[Dataset entries]
+ + + +

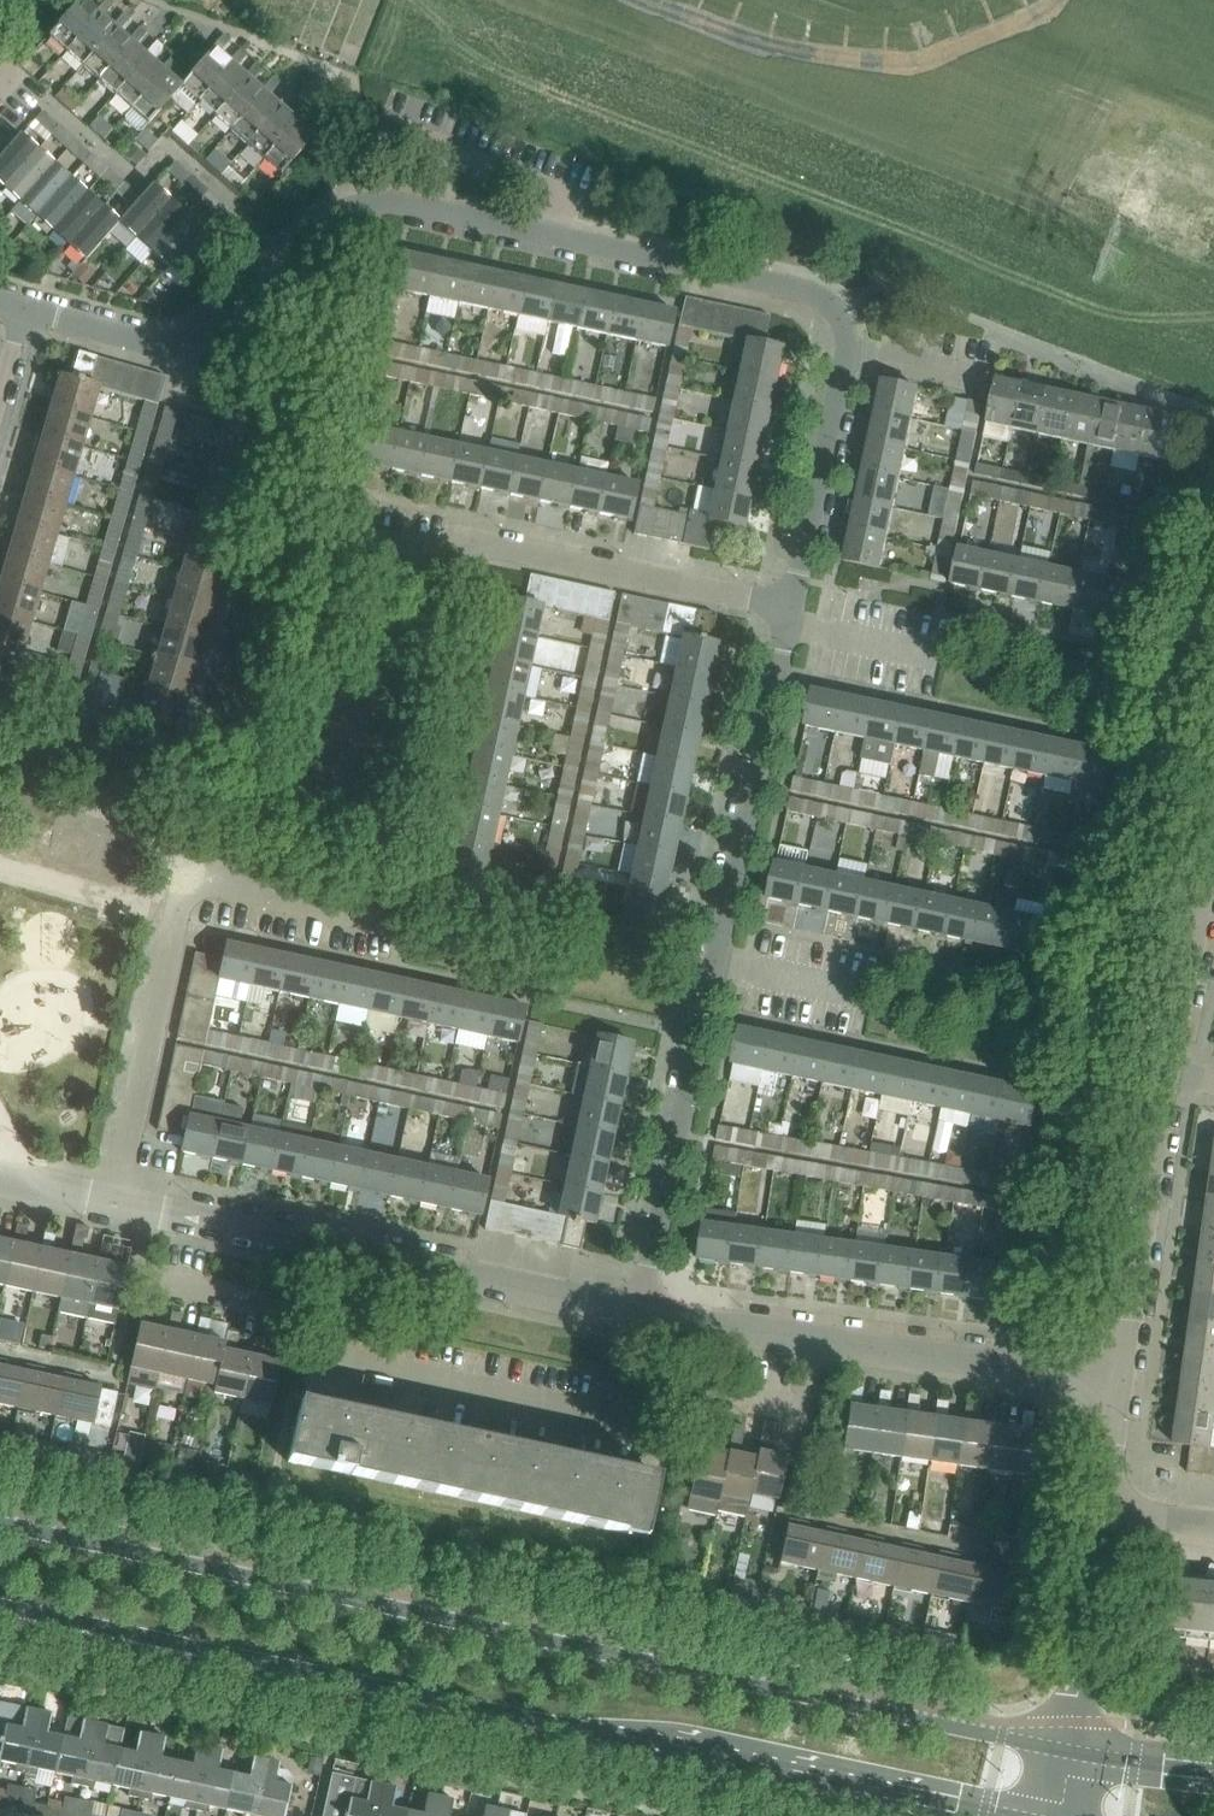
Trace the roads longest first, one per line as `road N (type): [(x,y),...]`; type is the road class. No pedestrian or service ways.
road 1 (residential): [(796,606),(850,354),(839,316),(811,294),(391,203),(340,214),(217,327),(180,345),(138,344),(24,311)]
road 2 (tertiary): [(1070,1754),(0,1526)]
road 3 (tertiary): [(0,1604),(1013,1815)]
road 4 (residential): [(643,1311),(796,606)]
road 5 (residential): [(117,1200),(180,896),(193,881),(216,878),(406,918)]
road 6 (residential): [(796,606),(480,542),(474,570),(321,536)]
road 7 (residential): [(666,1428),(344,1355),(336,1343),(356,1248)]
road 8 (residential): [(1123,1382),(1171,1073)]
road 9 (residential): [(1123,1382),(819,1340)]
road 10 (residential): [(643,1311),(356,1248)]
road 11 (residential): [(1070,1754),(1102,1519)]
road 12 (unclassified): [(290,1307),(147,1278),(138,1265),(149,1206)]
road 13 (residential): [(1171,1073),(1213,861)]
road 14 (residential): [(356,1248),(149,1206)]
road 15 (residential): [(819,1340),(643,1311)]
road 16 (unclassified): [(704,1392),(802,1406),(819,1340)]
road 17 (tertiary): [(1213,1772),(1070,1754)]
road 18 (residential): [(1102,1519),(1123,1382)]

+ + + +

[WHAT YOU WILL DO] A faithful copy is needed: reproduce all of the data above, leaving the pictures out.

[WRITTEN ANSWER]
Trace the roads longest first, one per line as `road N (type): [(x,y),...]`; type is the road class. No pedestrian or service ways.
road 1 (residential): [(796,606),(850,354),(839,316),(811,294),(391,203),(340,214),(217,327),(180,345),(138,344),(24,311)]
road 2 (tertiary): [(1070,1754),(0,1526)]
road 3 (tertiary): [(0,1604),(1013,1815)]
road 4 (residential): [(643,1311),(796,606)]
road 5 (residential): [(117,1200),(180,896),(193,881),(216,878),(406,918)]
road 6 (residential): [(796,606),(480,542),(474,570),(321,536)]
road 7 (residential): [(666,1428),(344,1355),(336,1343),(356,1248)]
road 8 (residential): [(1123,1382),(1171,1073)]
road 9 (residential): [(1123,1382),(819,1340)]
road 10 (residential): [(643,1311),(356,1248)]
road 11 (residential): [(1070,1754),(1102,1519)]
road 12 (unclassified): [(290,1307),(147,1278),(138,1265),(149,1206)]
road 13 (residential): [(1171,1073),(1213,861)]
road 14 (residential): [(356,1248),(149,1206)]
road 15 (residential): [(819,1340),(643,1311)]
road 16 (unclassified): [(704,1392),(802,1406),(819,1340)]
road 17 (tertiary): [(1213,1772),(1070,1754)]
road 18 (residential): [(1102,1519),(1123,1382)]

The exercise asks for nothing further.